Detected change data:
•••••

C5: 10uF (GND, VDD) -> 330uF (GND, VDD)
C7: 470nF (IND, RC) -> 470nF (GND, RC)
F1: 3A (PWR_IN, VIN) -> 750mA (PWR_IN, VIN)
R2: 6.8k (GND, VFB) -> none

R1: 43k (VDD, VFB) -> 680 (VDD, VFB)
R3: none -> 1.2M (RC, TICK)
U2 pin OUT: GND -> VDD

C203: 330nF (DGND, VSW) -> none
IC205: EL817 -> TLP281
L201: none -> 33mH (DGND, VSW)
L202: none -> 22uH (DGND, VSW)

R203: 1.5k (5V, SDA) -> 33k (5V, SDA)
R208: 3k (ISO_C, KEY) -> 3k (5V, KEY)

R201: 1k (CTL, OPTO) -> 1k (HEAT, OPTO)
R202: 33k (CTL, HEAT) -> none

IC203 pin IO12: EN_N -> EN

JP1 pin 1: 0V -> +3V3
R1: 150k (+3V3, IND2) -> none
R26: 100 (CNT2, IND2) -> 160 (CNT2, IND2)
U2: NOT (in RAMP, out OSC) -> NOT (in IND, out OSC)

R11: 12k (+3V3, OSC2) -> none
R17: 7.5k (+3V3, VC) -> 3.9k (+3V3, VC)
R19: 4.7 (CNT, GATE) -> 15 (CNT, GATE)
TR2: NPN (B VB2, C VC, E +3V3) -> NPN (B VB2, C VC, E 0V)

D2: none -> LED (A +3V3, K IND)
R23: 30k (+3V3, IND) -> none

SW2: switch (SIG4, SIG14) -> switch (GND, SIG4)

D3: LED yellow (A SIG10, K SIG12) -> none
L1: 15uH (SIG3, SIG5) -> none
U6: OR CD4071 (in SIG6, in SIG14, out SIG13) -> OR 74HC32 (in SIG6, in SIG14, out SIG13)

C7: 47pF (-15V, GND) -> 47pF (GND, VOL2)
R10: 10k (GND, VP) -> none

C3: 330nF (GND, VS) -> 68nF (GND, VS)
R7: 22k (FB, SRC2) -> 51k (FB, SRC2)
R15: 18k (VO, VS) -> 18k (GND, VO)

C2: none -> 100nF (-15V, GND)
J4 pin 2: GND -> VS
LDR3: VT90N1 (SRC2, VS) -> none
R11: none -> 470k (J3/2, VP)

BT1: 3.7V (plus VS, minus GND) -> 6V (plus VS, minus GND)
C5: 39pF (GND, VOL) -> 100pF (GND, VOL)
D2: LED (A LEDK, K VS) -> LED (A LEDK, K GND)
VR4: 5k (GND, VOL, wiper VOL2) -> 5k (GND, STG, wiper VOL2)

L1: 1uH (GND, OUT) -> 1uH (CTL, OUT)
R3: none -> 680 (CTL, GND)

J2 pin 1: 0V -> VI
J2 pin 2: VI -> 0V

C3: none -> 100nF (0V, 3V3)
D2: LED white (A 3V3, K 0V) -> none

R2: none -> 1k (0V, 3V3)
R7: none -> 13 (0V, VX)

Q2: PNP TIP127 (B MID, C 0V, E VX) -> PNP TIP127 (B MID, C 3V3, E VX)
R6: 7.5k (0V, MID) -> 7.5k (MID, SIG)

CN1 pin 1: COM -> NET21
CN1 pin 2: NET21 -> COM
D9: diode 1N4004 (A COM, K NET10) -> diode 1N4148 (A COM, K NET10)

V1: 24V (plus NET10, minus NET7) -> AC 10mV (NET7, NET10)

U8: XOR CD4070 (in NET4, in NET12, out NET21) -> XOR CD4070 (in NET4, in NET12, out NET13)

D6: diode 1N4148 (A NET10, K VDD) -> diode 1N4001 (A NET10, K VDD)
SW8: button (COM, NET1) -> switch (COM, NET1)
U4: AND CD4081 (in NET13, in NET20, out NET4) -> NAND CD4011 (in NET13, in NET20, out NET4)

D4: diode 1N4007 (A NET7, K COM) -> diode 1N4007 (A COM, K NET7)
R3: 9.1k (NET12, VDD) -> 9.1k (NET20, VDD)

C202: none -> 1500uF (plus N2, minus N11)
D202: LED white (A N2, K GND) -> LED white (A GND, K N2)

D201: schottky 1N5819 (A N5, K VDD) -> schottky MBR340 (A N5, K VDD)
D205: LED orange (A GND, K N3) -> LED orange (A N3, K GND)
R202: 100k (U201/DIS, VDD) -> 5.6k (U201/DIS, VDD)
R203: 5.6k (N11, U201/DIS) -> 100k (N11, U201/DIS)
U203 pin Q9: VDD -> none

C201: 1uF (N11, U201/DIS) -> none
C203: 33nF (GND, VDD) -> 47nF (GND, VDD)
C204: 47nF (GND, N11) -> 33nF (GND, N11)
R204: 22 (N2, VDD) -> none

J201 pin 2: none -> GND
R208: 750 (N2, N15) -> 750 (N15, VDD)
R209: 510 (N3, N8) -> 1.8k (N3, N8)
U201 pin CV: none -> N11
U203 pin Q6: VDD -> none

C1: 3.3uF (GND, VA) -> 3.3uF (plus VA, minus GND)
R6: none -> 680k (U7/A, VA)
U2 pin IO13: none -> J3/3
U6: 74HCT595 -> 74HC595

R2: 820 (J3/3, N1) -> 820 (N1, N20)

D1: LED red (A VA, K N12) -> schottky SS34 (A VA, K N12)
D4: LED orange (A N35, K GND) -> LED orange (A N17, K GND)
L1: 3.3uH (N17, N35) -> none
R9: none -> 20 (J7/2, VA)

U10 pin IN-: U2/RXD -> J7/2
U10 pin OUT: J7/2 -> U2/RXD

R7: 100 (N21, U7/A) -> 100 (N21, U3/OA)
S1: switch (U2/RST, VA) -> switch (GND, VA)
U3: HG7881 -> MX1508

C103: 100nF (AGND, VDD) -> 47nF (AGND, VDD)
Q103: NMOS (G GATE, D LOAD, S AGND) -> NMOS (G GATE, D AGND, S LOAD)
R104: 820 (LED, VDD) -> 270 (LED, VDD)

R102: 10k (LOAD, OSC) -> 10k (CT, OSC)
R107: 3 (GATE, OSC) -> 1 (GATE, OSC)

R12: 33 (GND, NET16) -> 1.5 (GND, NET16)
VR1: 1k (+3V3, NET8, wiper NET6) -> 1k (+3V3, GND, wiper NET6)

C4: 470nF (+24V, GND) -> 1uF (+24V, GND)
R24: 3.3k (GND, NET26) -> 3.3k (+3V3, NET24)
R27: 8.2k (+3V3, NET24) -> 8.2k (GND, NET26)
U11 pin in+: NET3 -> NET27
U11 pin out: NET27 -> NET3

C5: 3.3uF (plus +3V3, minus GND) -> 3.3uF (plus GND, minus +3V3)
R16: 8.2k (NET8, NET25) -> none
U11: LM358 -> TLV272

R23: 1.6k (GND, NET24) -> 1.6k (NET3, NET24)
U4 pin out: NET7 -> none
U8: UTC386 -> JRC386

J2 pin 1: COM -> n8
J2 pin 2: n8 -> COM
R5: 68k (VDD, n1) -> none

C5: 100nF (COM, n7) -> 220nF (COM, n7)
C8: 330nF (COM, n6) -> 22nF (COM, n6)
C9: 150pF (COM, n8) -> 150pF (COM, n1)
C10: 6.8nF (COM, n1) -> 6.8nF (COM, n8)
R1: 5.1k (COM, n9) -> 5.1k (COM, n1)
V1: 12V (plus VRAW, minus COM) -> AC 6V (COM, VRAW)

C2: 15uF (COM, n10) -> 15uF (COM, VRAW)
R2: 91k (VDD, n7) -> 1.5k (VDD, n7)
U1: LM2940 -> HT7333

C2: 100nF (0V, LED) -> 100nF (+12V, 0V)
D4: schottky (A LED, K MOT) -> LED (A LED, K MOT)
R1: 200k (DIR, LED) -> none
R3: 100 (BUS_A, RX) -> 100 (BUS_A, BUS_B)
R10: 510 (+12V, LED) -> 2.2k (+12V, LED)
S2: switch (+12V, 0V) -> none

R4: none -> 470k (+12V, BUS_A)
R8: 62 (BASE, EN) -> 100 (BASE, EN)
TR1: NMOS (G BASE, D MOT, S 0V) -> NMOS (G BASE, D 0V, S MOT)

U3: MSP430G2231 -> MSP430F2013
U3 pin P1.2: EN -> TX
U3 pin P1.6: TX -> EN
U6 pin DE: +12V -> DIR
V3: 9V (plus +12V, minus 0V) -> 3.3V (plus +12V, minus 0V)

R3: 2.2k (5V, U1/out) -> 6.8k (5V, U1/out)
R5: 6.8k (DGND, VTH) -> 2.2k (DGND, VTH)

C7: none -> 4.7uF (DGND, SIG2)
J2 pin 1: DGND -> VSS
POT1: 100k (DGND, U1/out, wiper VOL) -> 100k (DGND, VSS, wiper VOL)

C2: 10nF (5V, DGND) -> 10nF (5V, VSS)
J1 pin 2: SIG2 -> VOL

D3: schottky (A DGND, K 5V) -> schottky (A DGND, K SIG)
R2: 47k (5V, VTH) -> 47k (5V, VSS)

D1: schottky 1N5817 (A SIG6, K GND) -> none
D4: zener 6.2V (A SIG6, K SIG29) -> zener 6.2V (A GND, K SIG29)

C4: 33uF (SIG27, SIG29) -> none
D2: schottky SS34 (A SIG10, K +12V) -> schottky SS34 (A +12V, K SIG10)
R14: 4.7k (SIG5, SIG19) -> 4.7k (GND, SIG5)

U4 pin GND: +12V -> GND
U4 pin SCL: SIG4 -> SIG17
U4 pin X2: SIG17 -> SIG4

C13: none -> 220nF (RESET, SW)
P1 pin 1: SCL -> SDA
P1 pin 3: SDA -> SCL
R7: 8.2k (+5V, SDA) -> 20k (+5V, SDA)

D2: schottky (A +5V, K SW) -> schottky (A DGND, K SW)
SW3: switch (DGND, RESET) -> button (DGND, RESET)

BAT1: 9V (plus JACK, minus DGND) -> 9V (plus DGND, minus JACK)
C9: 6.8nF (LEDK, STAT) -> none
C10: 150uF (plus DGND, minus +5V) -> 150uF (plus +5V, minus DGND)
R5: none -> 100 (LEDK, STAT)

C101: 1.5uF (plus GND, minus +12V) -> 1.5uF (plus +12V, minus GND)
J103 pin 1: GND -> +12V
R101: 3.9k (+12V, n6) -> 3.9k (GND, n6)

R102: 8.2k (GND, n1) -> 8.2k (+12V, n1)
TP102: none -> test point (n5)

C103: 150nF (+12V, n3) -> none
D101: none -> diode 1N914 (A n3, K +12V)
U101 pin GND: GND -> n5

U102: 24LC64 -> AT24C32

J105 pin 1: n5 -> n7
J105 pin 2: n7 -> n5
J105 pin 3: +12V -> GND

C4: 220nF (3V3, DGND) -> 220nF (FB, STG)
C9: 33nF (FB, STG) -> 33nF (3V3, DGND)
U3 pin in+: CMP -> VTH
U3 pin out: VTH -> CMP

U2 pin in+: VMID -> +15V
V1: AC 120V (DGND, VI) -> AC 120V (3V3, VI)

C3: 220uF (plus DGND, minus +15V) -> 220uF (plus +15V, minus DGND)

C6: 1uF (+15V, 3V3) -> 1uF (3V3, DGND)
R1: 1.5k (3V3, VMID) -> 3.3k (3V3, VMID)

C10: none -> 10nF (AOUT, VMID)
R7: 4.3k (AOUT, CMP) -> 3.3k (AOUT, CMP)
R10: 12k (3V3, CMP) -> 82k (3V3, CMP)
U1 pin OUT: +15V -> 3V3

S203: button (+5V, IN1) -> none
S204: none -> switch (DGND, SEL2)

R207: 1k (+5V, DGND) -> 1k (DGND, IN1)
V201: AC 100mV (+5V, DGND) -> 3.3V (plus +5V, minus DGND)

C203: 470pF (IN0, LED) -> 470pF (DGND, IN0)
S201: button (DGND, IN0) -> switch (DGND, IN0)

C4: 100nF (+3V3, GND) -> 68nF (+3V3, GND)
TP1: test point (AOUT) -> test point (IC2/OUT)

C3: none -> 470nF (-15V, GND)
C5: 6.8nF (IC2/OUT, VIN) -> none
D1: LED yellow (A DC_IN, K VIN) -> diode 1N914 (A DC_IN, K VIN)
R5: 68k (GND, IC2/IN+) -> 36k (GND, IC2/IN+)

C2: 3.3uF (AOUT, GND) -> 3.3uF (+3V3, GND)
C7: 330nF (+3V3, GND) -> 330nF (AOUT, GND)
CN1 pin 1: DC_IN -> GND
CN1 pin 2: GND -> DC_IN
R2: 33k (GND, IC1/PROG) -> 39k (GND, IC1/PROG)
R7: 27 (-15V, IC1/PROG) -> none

•••••

How to complete this task: Among the records above, only the lines between the line holding "V3: 9V (plus" and the line holding "D101: none -> diode 1N914 (A n3, K +12V)", inclusive, are to be output, exactly as written.

Answer:
V3: 9V (plus +12V, minus 0V) -> 3.3V (plus +12V, minus 0V)

R3: 2.2k (5V, U1/out) -> 6.8k (5V, U1/out)
R5: 6.8k (DGND, VTH) -> 2.2k (DGND, VTH)

C7: none -> 4.7uF (DGND, SIG2)
J2 pin 1: DGND -> VSS
POT1: 100k (DGND, U1/out, wiper VOL) -> 100k (DGND, VSS, wiper VOL)

C2: 10nF (5V, DGND) -> 10nF (5V, VSS)
J1 pin 2: SIG2 -> VOL

D3: schottky (A DGND, K 5V) -> schottky (A DGND, K SIG)
R2: 47k (5V, VTH) -> 47k (5V, VSS)

D1: schottky 1N5817 (A SIG6, K GND) -> none
D4: zener 6.2V (A SIG6, K SIG29) -> zener 6.2V (A GND, K SIG29)

C4: 33uF (SIG27, SIG29) -> none
D2: schottky SS34 (A SIG10, K +12V) -> schottky SS34 (A +12V, K SIG10)
R14: 4.7k (SIG5, SIG19) -> 4.7k (GND, SIG5)

U4 pin GND: +12V -> GND
U4 pin SCL: SIG4 -> SIG17
U4 pin X2: SIG17 -> SIG4

C13: none -> 220nF (RESET, SW)
P1 pin 1: SCL -> SDA
P1 pin 3: SDA -> SCL
R7: 8.2k (+5V, SDA) -> 20k (+5V, SDA)

D2: schottky (A +5V, K SW) -> schottky (A DGND, K SW)
SW3: switch (DGND, RESET) -> button (DGND, RESET)

BAT1: 9V (plus JACK, minus DGND) -> 9V (plus DGND, minus JACK)
C9: 6.8nF (LEDK, STAT) -> none
C10: 150uF (plus DGND, minus +5V) -> 150uF (plus +5V, minus DGND)
R5: none -> 100 (LEDK, STAT)

C101: 1.5uF (plus GND, minus +12V) -> 1.5uF (plus +12V, minus GND)
J103 pin 1: GND -> +12V
R101: 3.9k (+12V, n6) -> 3.9k (GND, n6)

R102: 8.2k (GND, n1) -> 8.2k (+12V, n1)
TP102: none -> test point (n5)

C103: 150nF (+12V, n3) -> none
D101: none -> diode 1N914 (A n3, K +12V)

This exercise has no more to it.